■ **Task item**
Repeat the records below verbatim, and do not copy their pictures.
*** Block opens ***
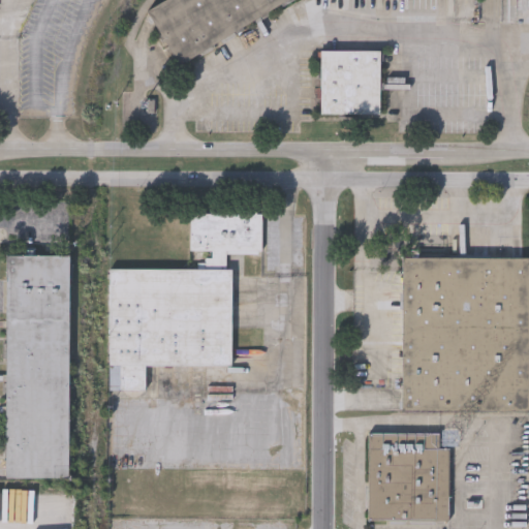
[(147,9),(161,0),(282,0),(180,64),(147,9)]
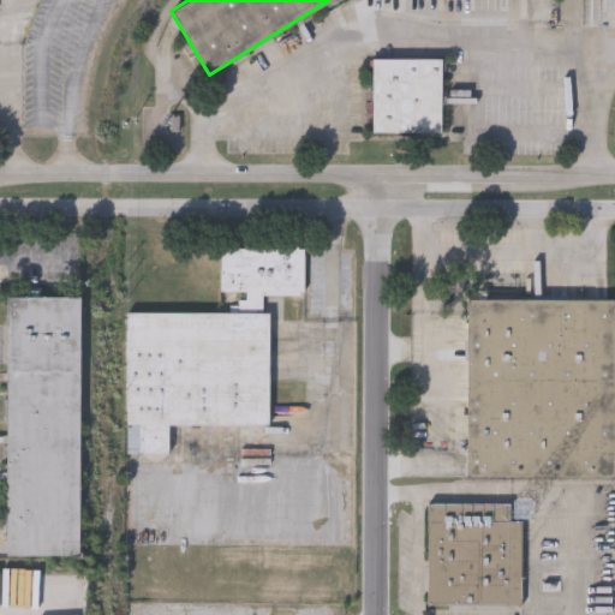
[(371,135),(371,60),(441,60),(441,135),(371,135)]
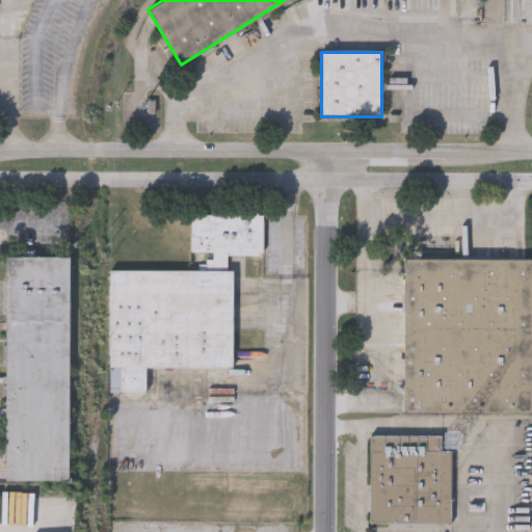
[(110,392),(110,269),(190,270),(190,214),(262,214),(262,254),(231,254),(231,368),(145,368),(145,392),(110,392)]
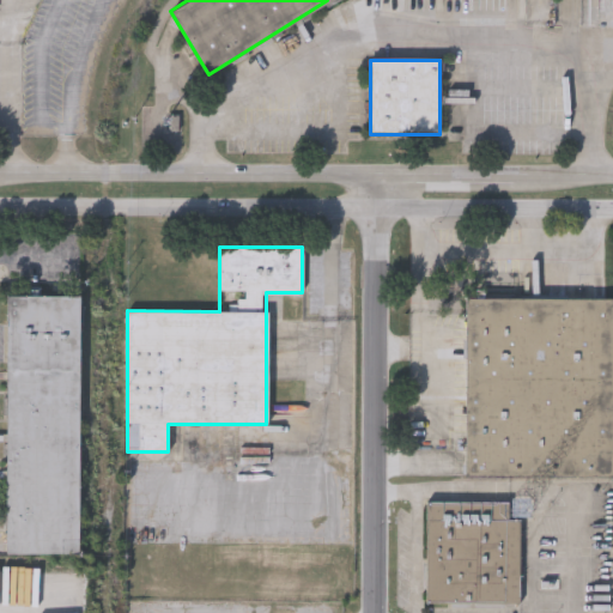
[(79,296),(78,553),(5,553),(6,296),(79,296)]
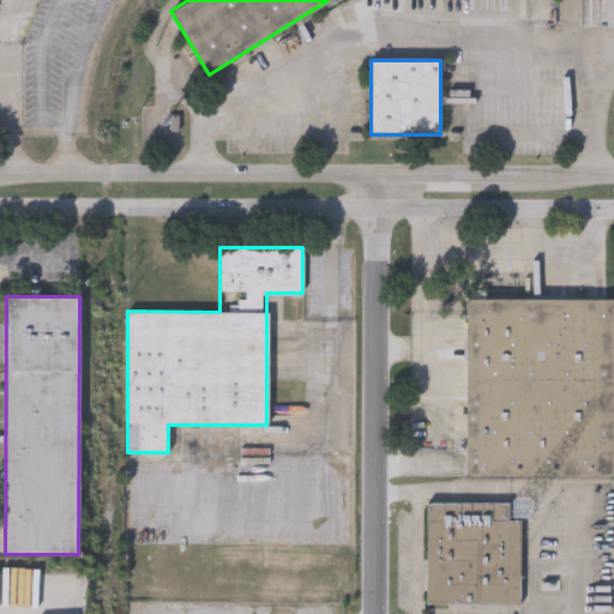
[(613,299),(613,477),(464,476),(465,299),(613,299)]
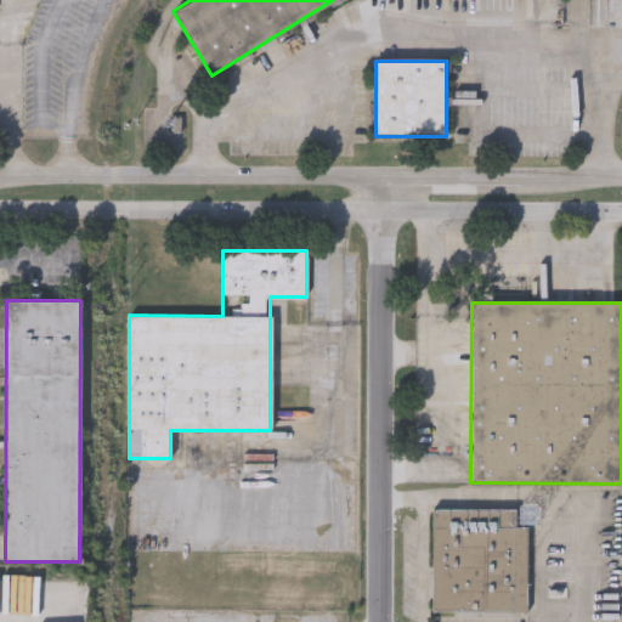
[(527,614),(431,612),(433,509),(516,509),(516,526),(527,527),(527,614)]
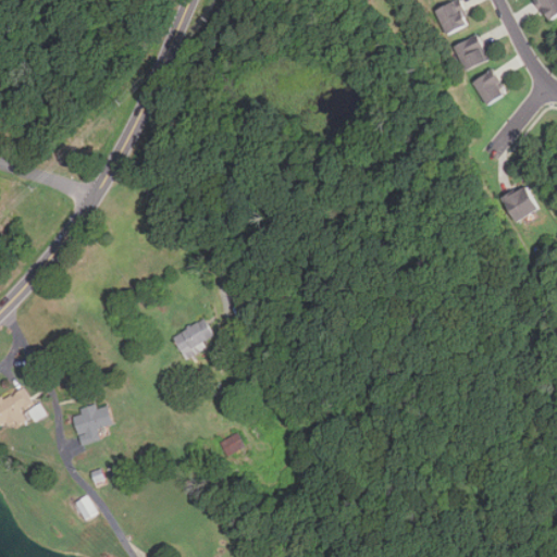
[(458,0),(435,10),(445,35),(468,25),(458,0)]
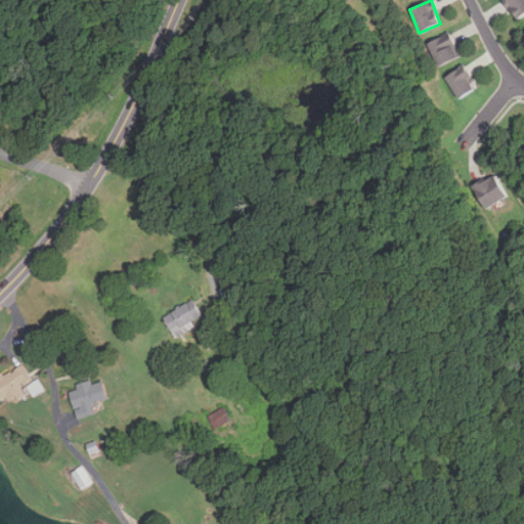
[(523,13),(523,0),(506,0),(514,18),(523,13)]
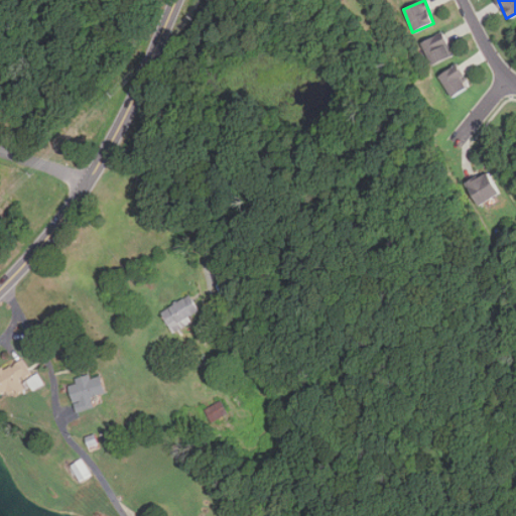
[(453,54),(440,32),(420,43),(431,66),(453,54)]
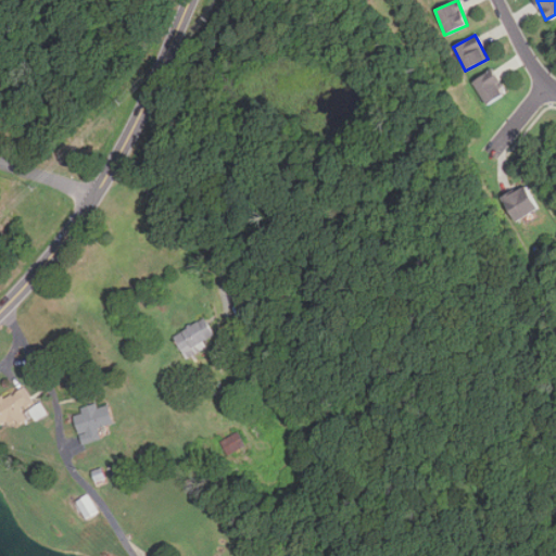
[(505,93),(492,71),(472,81),(485,104),(505,93)]
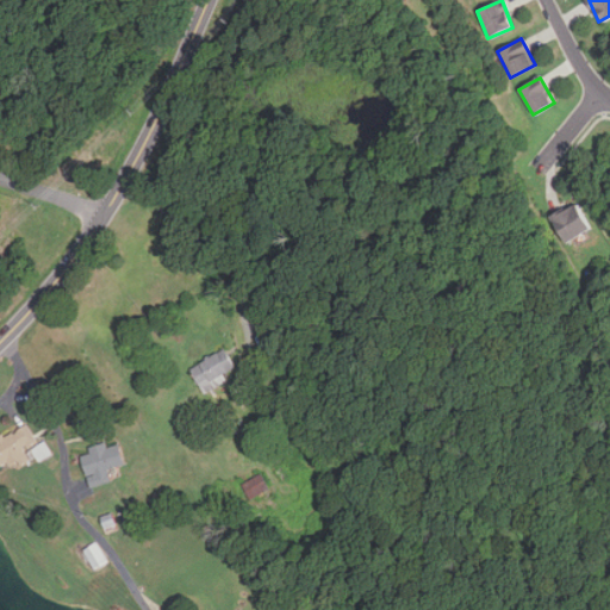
[(591,226),(577,201),(551,216),(565,241),(591,226)]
*** Block closes ***
■ **Completed task**
[(147,9),(161,0),(282,0),(180,64),(147,9)]
[(371,135),(371,60),(441,60),(441,135),(371,135)]
[(110,392),(110,269),(190,270),(190,214),(262,214),(262,254),(231,254),(231,368),(145,368),(145,392),(110,392)]
[(79,296),(78,553),(5,553),(6,296),(79,296)]
[(613,299),(613,477),(464,476),(465,299),(613,299)]
[(527,614),(431,612),(433,509),(516,509),(516,526),(527,527),(527,614)]
[(458,0),(435,10),(445,35),(468,25),(458,0)]
[(523,13),(523,0),(506,0),(514,18),(523,13)]
[(453,54),(440,32),(420,43),(431,66),(453,54)]
[(505,93),(492,71),(472,81),(485,104),(505,93)]
[(591,226),(577,201),(551,216),(565,241),(591,226)]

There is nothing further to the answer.